> TASK PROMPT:
Your task is to copy the stretch of lines in the records below that begins with the line containing "blue slope G5:G6" and ends with the line containing "blue tile L4:L5", exactly as written, with nothing added.

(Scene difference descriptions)
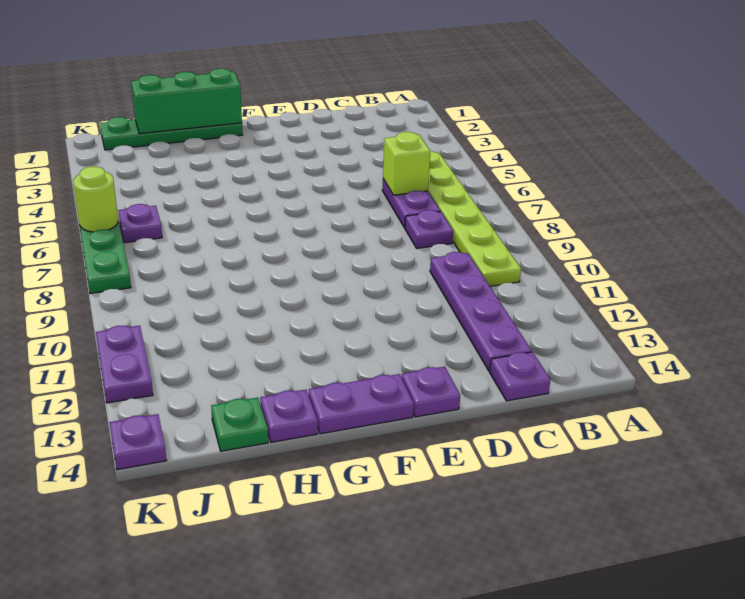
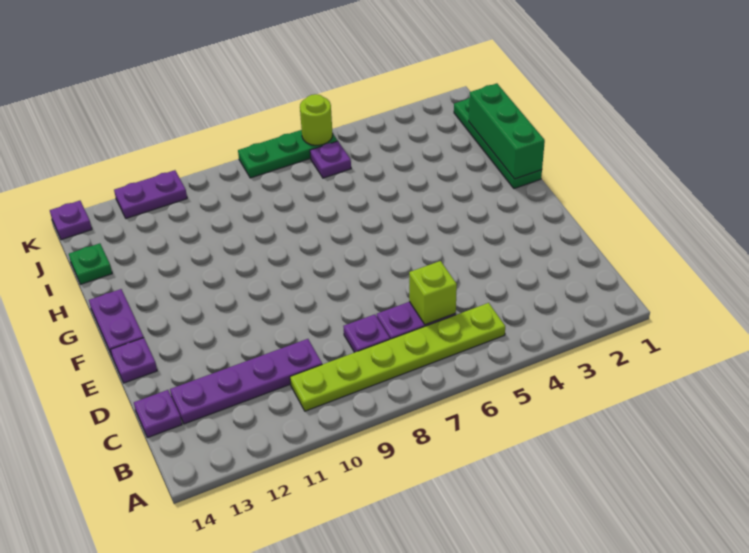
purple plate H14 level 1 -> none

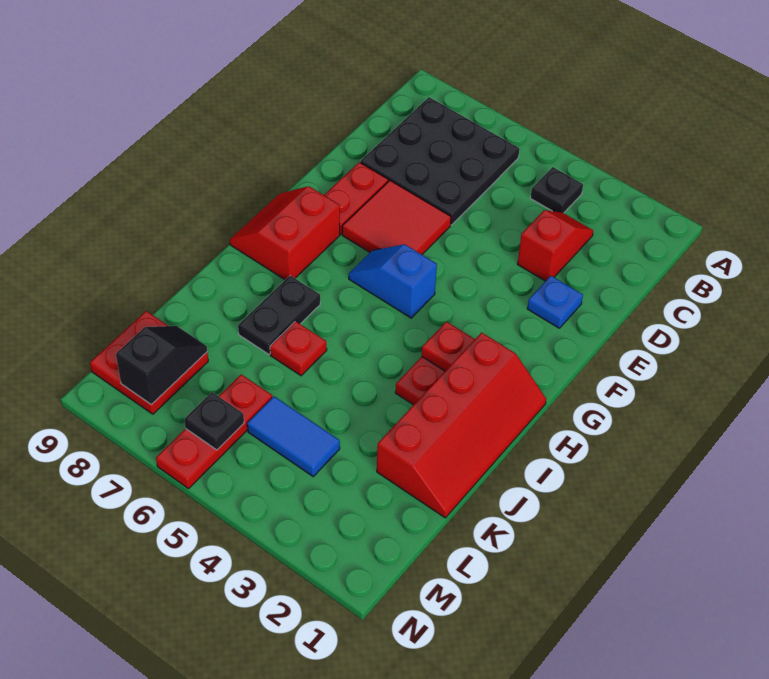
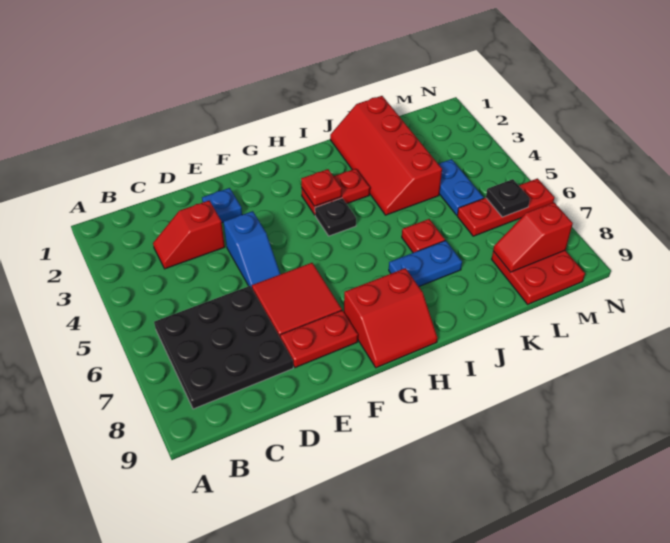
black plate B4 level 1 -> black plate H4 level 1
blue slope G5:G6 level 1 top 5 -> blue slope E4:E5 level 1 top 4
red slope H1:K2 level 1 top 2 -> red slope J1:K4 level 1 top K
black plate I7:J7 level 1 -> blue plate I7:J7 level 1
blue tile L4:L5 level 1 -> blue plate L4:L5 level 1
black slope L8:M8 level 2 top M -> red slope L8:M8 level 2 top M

---

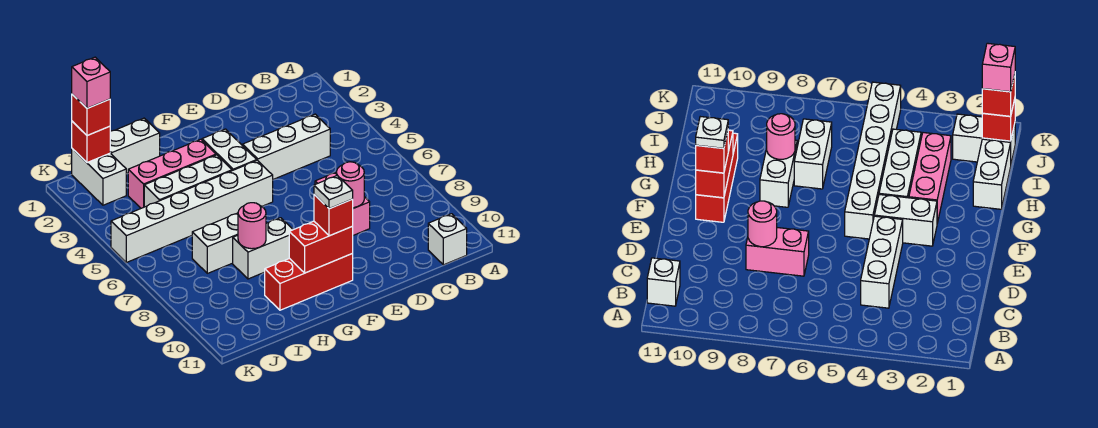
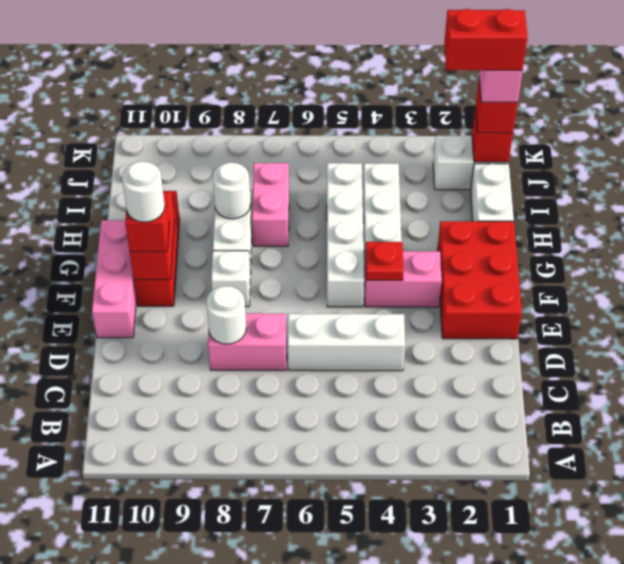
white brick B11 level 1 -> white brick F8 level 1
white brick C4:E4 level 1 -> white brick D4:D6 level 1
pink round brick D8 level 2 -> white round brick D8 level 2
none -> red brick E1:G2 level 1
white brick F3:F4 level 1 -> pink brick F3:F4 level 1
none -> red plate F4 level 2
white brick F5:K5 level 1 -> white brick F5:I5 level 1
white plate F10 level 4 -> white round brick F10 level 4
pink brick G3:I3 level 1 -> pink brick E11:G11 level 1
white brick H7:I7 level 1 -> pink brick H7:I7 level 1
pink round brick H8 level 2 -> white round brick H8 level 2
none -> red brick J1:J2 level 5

> ANSWER BELOW:
blue slope G5:G6 level 1 top 5 -> blue slope E4:E5 level 1 top 4
red slope H1:K2 level 1 top 2 -> red slope J1:K4 level 1 top K
black plate I7:J7 level 1 -> blue plate I7:J7 level 1
blue tile L4:L5 level 1 -> blue plate L4:L5 level 1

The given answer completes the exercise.